Dataset entries:
▼▼▼
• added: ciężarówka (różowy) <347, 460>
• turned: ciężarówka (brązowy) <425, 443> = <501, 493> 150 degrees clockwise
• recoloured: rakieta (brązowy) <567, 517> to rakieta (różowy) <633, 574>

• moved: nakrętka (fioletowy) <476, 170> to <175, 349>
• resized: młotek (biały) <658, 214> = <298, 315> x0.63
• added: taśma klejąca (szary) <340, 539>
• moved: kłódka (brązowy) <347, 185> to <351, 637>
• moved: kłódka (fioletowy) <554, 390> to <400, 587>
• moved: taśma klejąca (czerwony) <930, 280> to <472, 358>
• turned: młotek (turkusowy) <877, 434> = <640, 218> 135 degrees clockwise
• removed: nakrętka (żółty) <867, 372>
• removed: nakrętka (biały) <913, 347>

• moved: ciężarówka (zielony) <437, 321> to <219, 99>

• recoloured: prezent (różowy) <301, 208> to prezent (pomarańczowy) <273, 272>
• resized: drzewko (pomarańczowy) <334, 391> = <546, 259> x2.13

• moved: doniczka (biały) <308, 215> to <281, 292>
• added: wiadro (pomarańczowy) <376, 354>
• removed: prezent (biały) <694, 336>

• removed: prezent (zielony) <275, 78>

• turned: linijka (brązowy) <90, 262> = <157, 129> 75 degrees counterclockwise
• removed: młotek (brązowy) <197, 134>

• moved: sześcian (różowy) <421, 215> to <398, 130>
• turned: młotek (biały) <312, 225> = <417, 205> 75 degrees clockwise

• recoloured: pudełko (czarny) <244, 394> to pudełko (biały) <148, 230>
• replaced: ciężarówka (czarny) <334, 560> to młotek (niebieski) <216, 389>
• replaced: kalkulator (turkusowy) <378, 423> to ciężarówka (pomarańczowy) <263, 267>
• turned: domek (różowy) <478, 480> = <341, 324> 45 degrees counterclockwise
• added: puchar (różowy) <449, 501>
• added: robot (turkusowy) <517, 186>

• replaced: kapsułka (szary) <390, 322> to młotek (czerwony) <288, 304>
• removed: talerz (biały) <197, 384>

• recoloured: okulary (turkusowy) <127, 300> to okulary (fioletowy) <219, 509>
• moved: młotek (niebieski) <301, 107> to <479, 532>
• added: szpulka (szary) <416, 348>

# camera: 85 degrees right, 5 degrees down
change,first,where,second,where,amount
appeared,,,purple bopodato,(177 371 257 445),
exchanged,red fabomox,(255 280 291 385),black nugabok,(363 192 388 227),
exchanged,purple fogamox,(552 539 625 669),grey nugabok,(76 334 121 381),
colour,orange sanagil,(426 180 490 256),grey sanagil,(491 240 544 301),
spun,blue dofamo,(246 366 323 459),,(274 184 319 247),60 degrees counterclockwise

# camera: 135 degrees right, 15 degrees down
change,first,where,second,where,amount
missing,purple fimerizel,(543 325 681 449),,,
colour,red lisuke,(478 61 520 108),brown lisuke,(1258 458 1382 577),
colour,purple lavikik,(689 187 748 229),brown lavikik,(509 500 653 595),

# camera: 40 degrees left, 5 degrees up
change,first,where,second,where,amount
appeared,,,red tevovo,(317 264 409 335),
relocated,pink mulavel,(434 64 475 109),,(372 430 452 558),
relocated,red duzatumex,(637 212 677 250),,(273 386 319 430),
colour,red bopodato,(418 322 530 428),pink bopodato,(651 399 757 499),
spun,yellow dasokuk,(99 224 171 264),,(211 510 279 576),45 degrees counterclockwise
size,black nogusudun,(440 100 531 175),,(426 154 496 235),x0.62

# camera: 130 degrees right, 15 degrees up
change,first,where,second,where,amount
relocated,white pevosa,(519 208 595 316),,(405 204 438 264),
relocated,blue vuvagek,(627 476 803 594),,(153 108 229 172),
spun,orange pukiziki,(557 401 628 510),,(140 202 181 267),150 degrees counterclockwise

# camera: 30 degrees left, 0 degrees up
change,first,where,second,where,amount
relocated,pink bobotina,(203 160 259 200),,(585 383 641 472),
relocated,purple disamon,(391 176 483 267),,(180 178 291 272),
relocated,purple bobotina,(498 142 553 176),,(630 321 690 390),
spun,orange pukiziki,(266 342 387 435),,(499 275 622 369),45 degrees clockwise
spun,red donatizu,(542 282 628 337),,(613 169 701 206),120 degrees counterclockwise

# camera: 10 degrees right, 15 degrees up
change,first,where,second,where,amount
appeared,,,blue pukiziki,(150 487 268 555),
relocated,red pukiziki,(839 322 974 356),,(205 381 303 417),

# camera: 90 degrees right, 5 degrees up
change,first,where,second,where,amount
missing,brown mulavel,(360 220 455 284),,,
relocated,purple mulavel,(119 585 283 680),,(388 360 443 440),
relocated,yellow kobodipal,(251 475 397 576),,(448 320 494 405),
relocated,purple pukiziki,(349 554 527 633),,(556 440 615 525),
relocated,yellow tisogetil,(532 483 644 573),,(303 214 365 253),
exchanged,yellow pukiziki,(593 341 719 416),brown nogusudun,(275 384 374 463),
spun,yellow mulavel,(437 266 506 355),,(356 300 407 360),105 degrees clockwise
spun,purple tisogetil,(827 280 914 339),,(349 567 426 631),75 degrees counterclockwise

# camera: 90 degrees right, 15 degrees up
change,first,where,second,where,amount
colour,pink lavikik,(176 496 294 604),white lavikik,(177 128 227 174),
▲▲▲
- [WHAT IS EXPECTED] Using the data above, show each line where "nugabok" occurs.

- [EXERCISE RESPONSE]
exchanged,red fabomox,(255 280 291 385),black nugabok,(363 192 388 227),
exchanged,purple fogamox,(552 539 625 669),grey nugabok,(76 334 121 381),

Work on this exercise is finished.